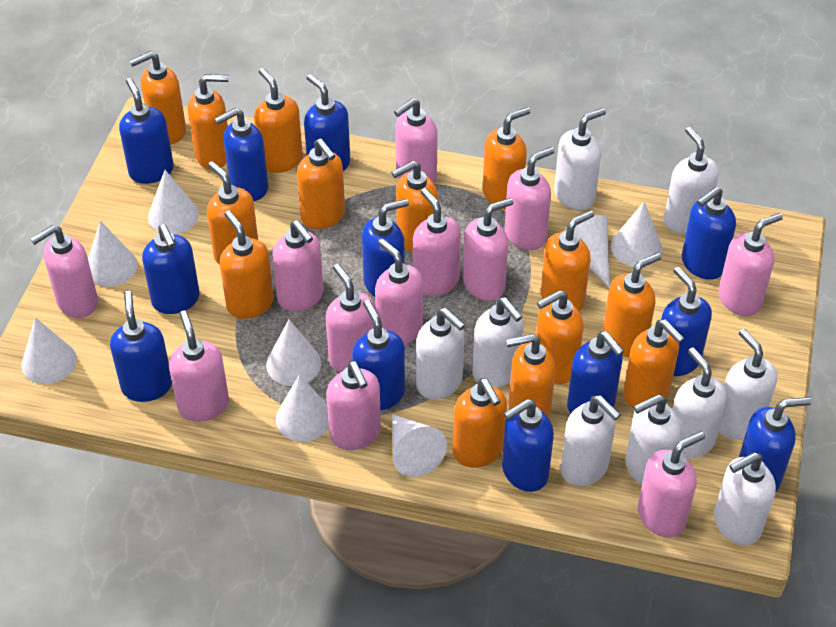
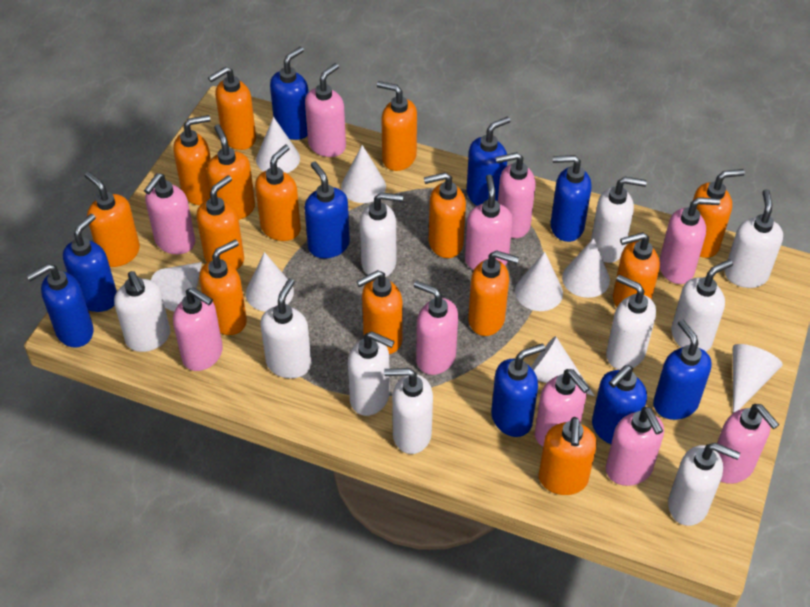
blue soap dispenser: 12 -> 9
pink soap dispenser: 12 -> 10
white soap dispenser: 9 -> 10

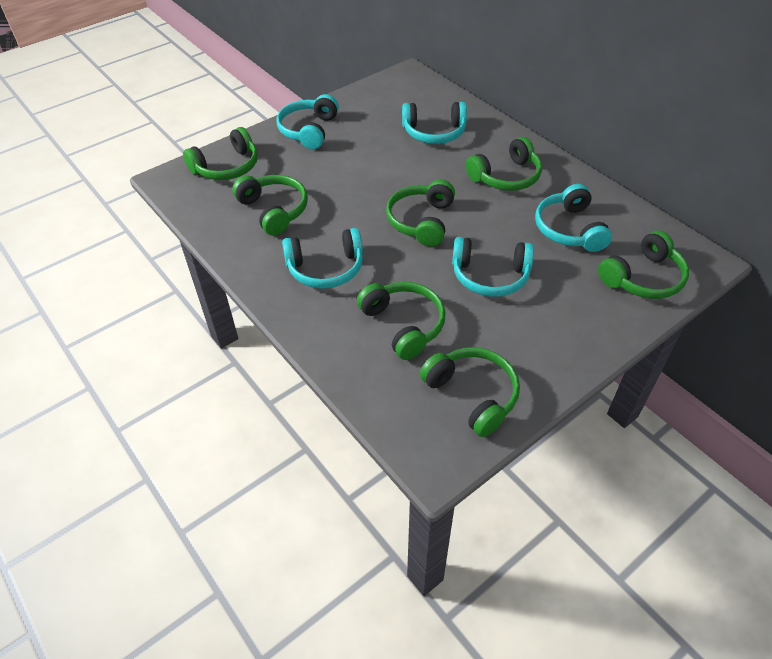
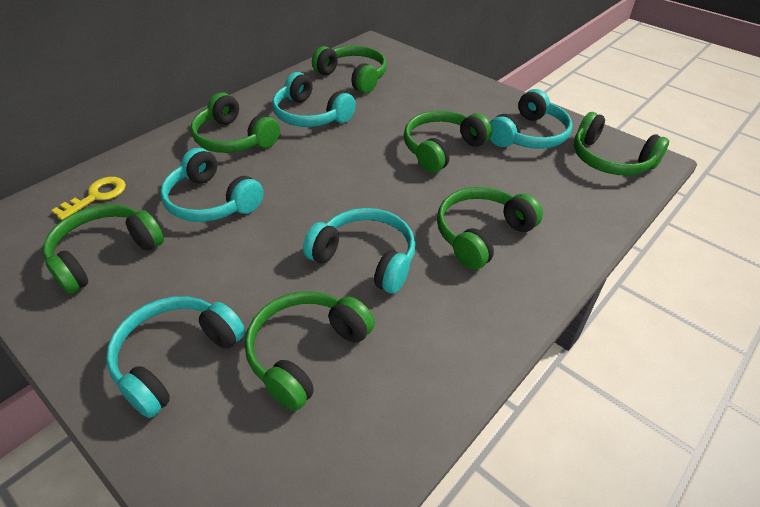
yellow key: 0 -> 1

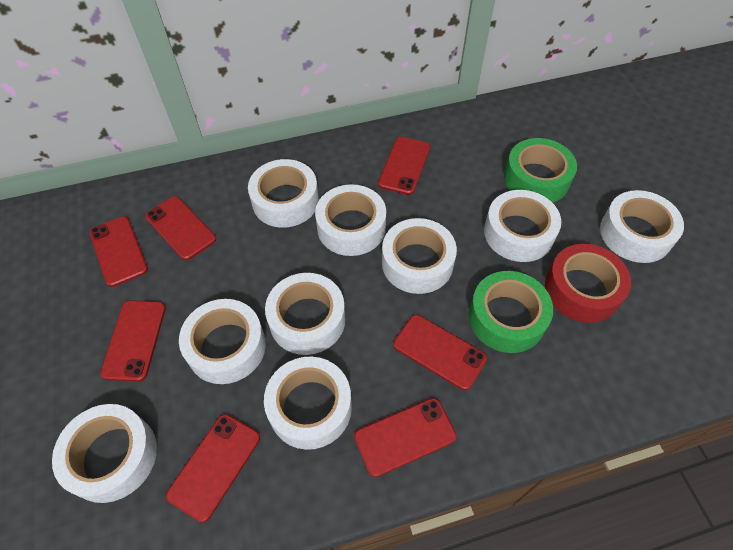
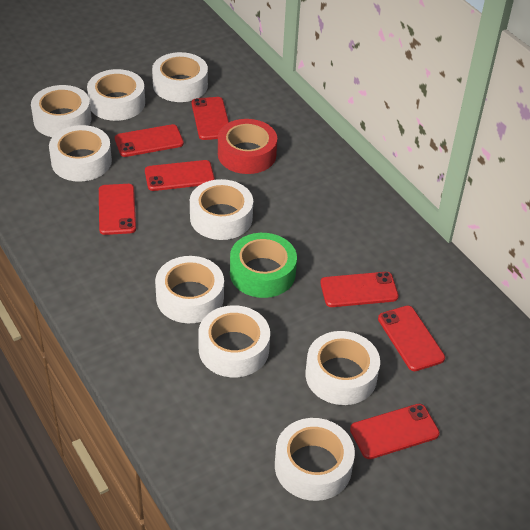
green tape: 2 -> 1

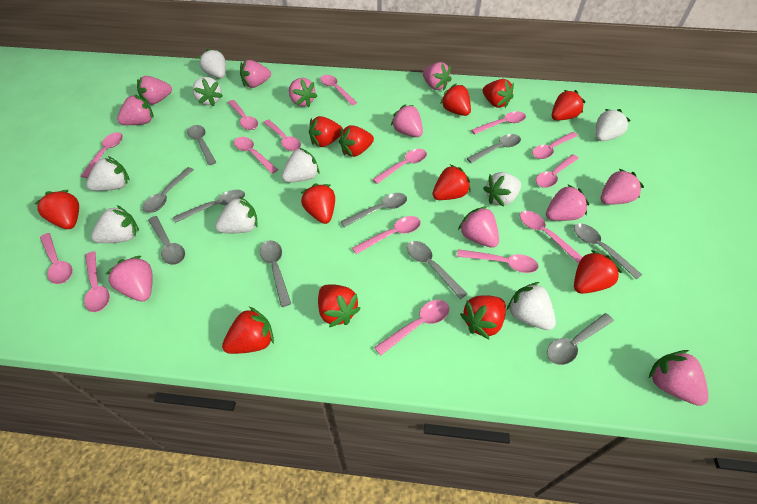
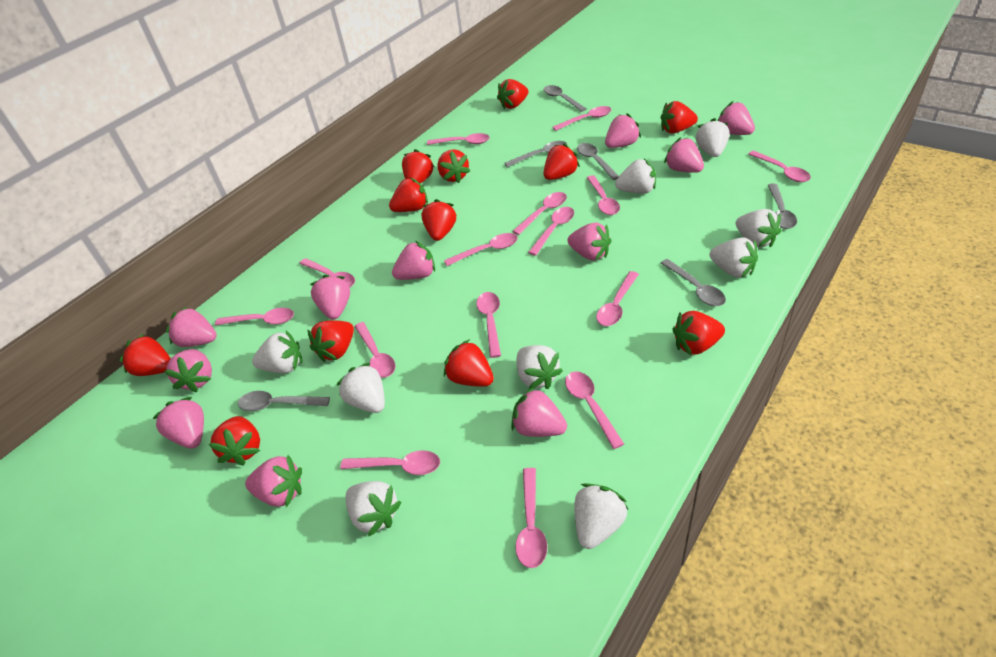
grey spoon: 10 -> 6

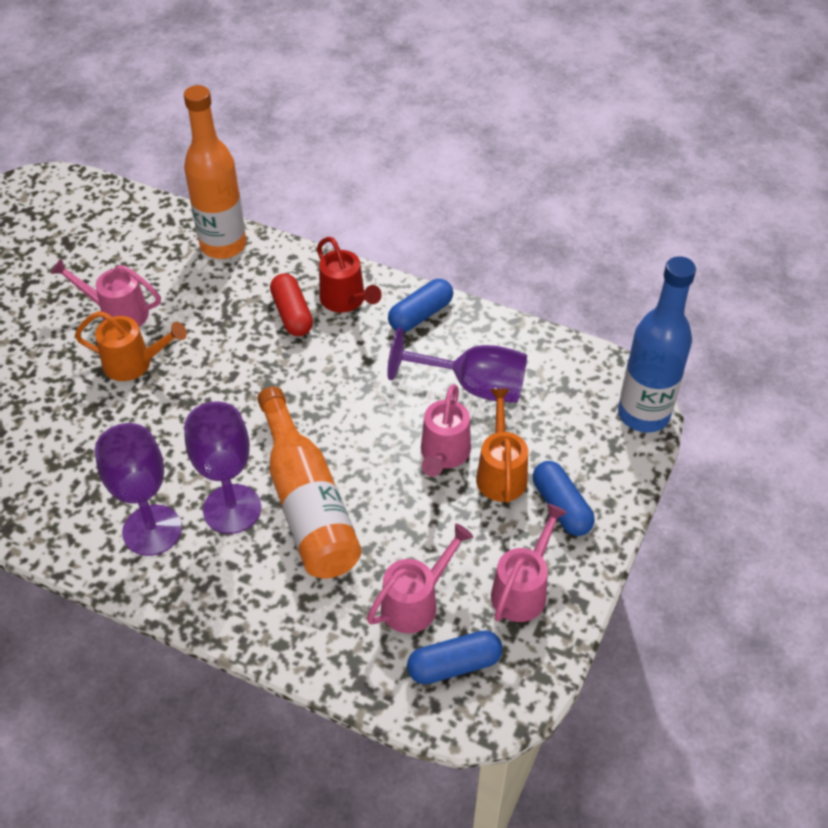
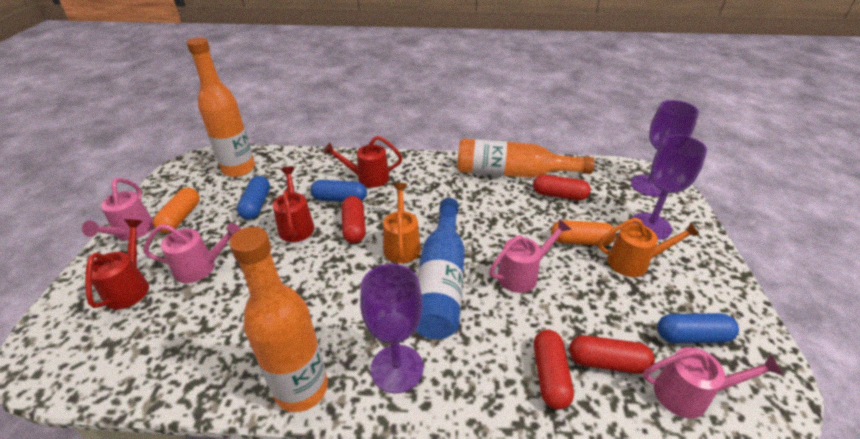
orange bottle: 2 -> 3
orange capsule: 0 -> 2
red capsule: 1 -> 4
red watering can: 1 -> 3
★ ★ ★ ★ ★ ★ ★
= Problem to work on =
The records above must be output exactly, except for their pictures.

= Solution for this task =
blue soap dispenser: 12 -> 9
pink soap dispenser: 12 -> 10
white soap dispenser: 9 -> 10

yellow key: 0 -> 1

green tape: 2 -> 1

grey spoon: 10 -> 6

orange bottle: 2 -> 3
orange capsule: 0 -> 2
red capsule: 1 -> 4
red watering can: 1 -> 3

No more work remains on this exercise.